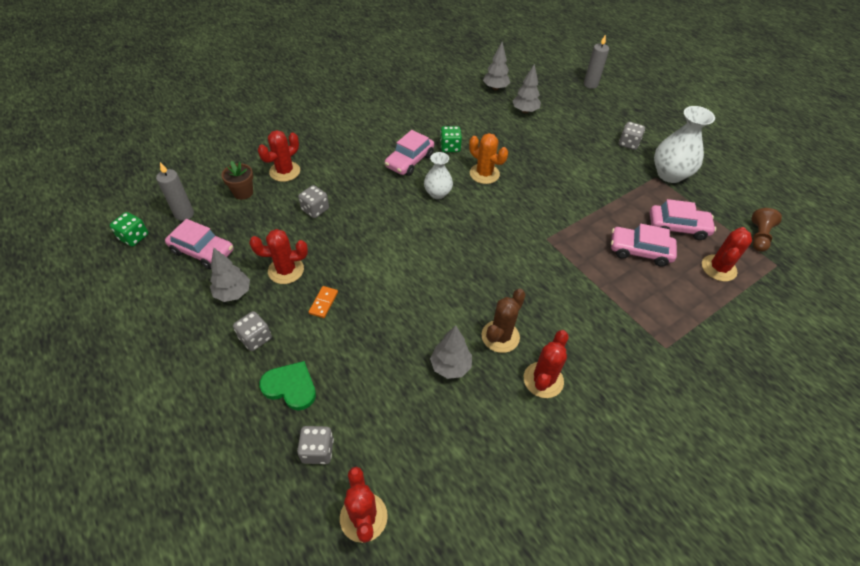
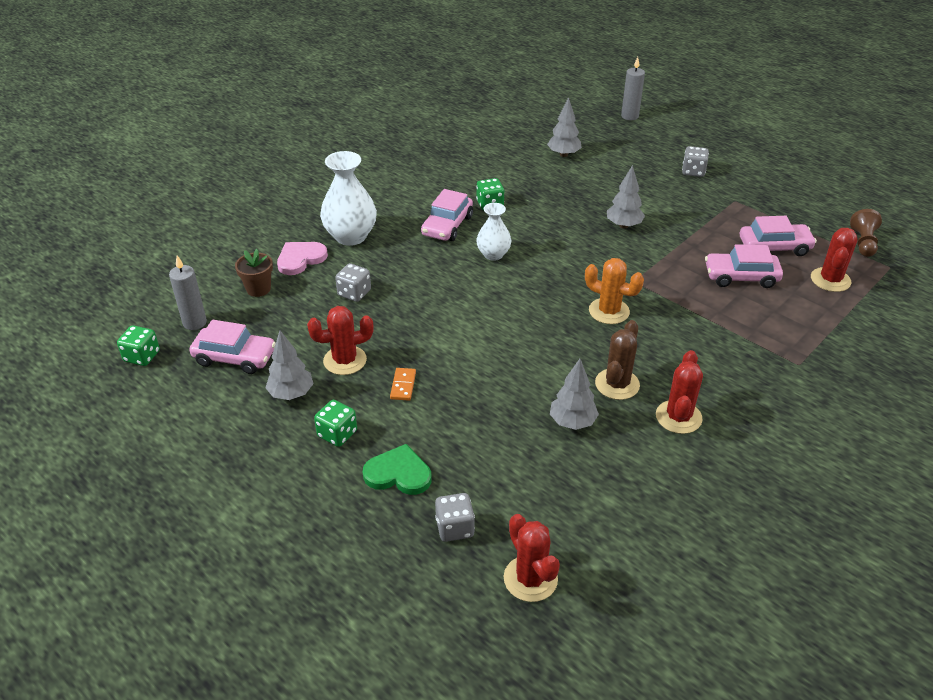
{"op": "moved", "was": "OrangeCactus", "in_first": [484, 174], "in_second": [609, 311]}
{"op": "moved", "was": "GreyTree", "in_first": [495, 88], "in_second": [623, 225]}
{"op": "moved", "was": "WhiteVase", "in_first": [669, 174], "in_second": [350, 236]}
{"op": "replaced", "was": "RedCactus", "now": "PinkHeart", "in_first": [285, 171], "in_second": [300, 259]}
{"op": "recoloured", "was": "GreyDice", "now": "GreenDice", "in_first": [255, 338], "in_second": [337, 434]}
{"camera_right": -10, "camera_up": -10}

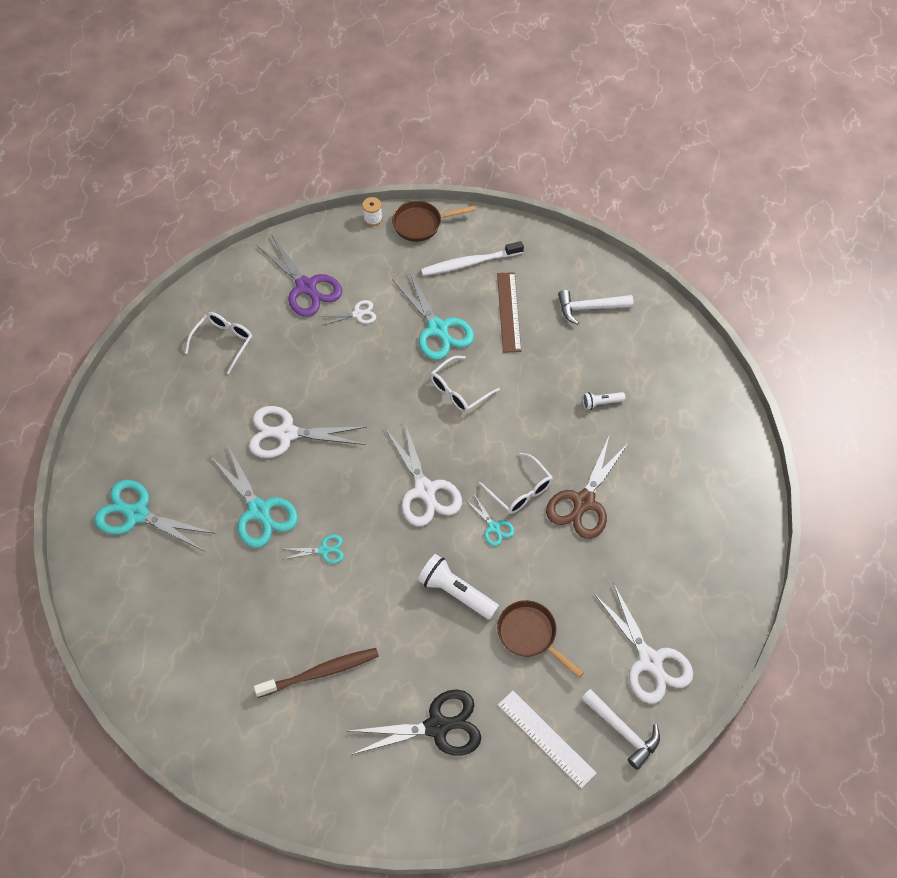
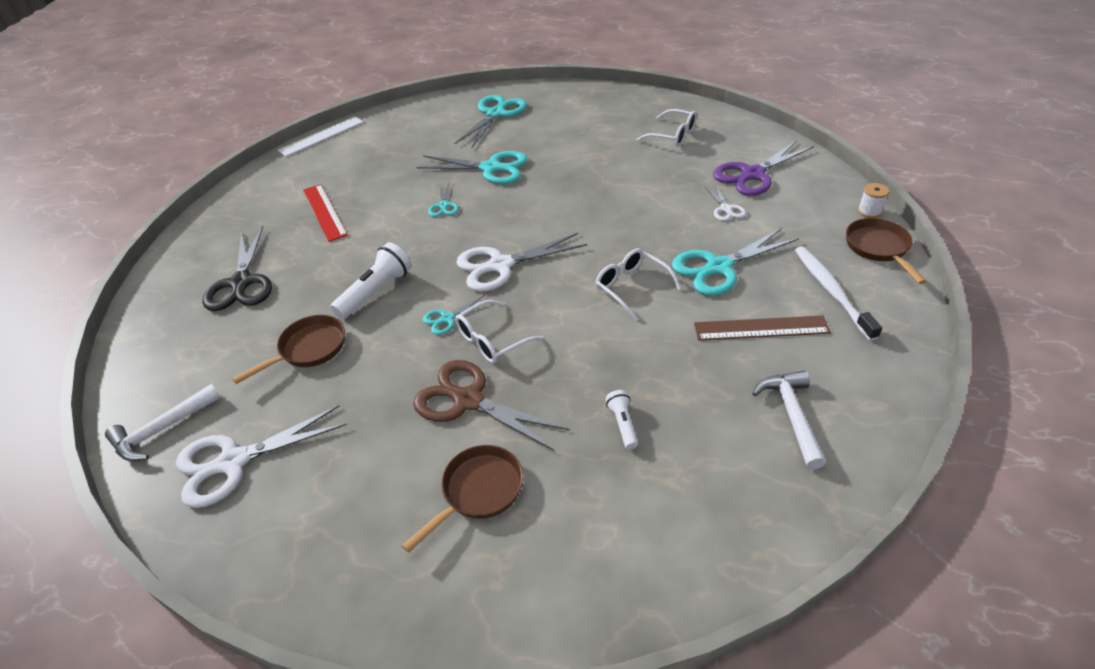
{"op": "removed", "was": "WhiteScissors", "in_first": [287, 433]}
{"op": "added", "now": "BrownPan", "in_second": [478, 492]}
{"op": "moved", "was": "WhiteRuler", "in_first": [546, 738], "in_second": [321, 136]}
{"op": "replaced", "was": "BrownToothbrush", "now": "RedRuler", "in_first": [321, 672], "in_second": [324, 212]}
{"op": "turned", "was": "TurquoiseScissors", "in_first": [259, 510], "in_second": [491, 168], "clockwise": -135}
{"camera_right": 95, "camera_up": -15}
____
• [Task details]
Could you copy all of the entries above exactly, without the pictures?

• [Exercise response]
{"op": "moved", "was": "OrangeCactus", "in_first": [484, 174], "in_second": [609, 311]}
{"op": "moved", "was": "GreyTree", "in_first": [495, 88], "in_second": [623, 225]}
{"op": "moved", "was": "WhiteVase", "in_first": [669, 174], "in_second": [350, 236]}
{"op": "replaced", "was": "RedCactus", "now": "PinkHeart", "in_first": [285, 171], "in_second": [300, 259]}
{"op": "recoloured", "was": "GreyDice", "now": "GreenDice", "in_first": [255, 338], "in_second": [337, 434]}
{"camera_right": -10, "camera_up": -10}

{"op": "removed", "was": "WhiteScissors", "in_first": [287, 433]}
{"op": "added", "now": "BrownPan", "in_second": [478, 492]}
{"op": "moved", "was": "WhiteRuler", "in_first": [546, 738], "in_second": [321, 136]}
{"op": "replaced", "was": "BrownToothbrush", "now": "RedRuler", "in_first": [321, 672], "in_second": [324, 212]}
{"op": "turned", "was": "TurquoiseScissors", "in_first": [259, 510], "in_second": [491, 168], "clockwise": -135}
{"camera_right": 95, "camera_up": -15}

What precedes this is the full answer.